▶ _DESCRIPTION OF THE TASK_:
Please transcribe the data that follows exactly as given, leaving out every picture.

▶ _MATERIAL SUPPLIED_:
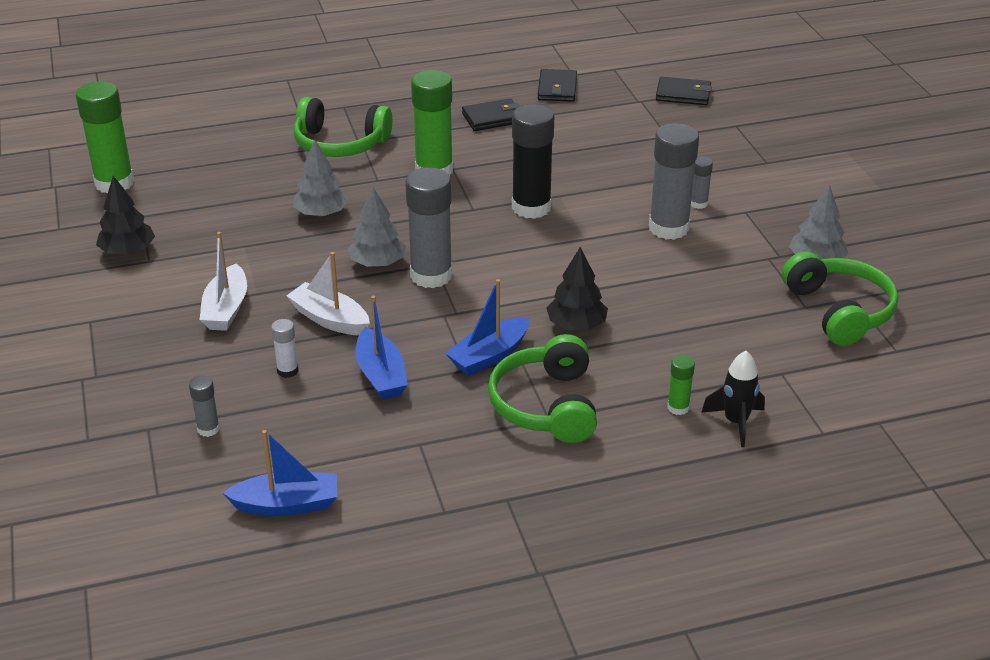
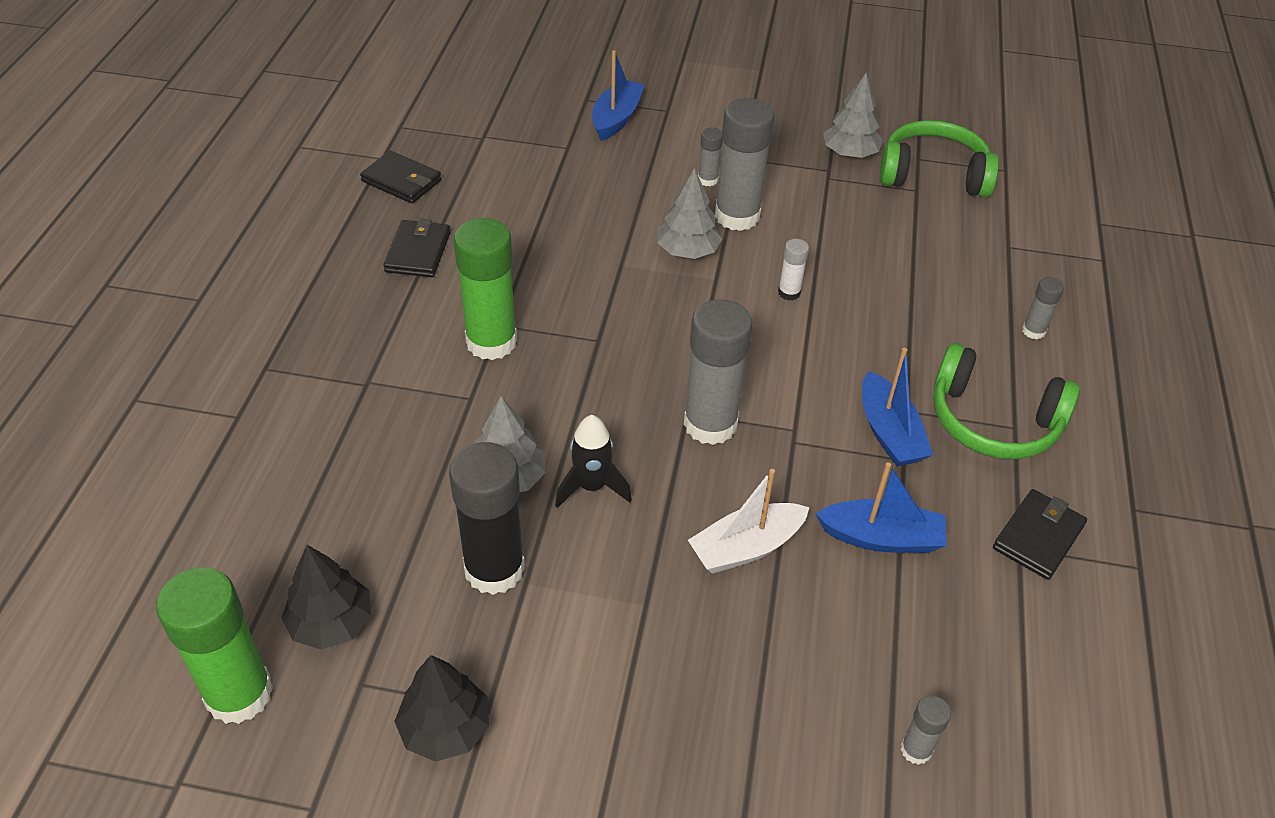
camera: 65 degrees left, 10 degrees up
(226, 309) = (663, 649): white boat -> none
(287, 371) = (831, 625): white glue stick -> white glue stick (789, 292)
(287, 504) = (1089, 710): blue boat -> blue boat (616, 118)
(340, 144) = (355, 403): green headphones -> none
(377, 263) = (655, 462): grey tree -> grey tree (687, 251)
(531, 207) = (629, 294): black glue stick -> black glue stick (494, 569)
(576, 325) = (868, 346): black tree -> black tree (331, 623)
(678, 407) = (1033, 331): green glue stick -> grey glue stick
(683, 94) = (498, 105): black wallet -> black wallet (1038, 537)
(736, 422) = (1069, 304): black rocket -> black rocket (592, 487)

▶ _EXERCISE SOLUTION_:
camera: 65 degrees left, 10 degrees up
(226, 309) = (663, 649): white boat -> none
(287, 371) = (831, 625): white glue stick -> white glue stick (789, 292)
(287, 504) = (1089, 710): blue boat -> blue boat (616, 118)
(340, 144) = (355, 403): green headphones -> none
(377, 263) = (655, 462): grey tree -> grey tree (687, 251)
(531, 207) = (629, 294): black glue stick -> black glue stick (494, 569)
(576, 325) = (868, 346): black tree -> black tree (331, 623)
(678, 407) = (1033, 331): green glue stick -> grey glue stick
(683, 94) = (498, 105): black wallet -> black wallet (1038, 537)
(736, 422) = (1069, 304): black rocket -> black rocket (592, 487)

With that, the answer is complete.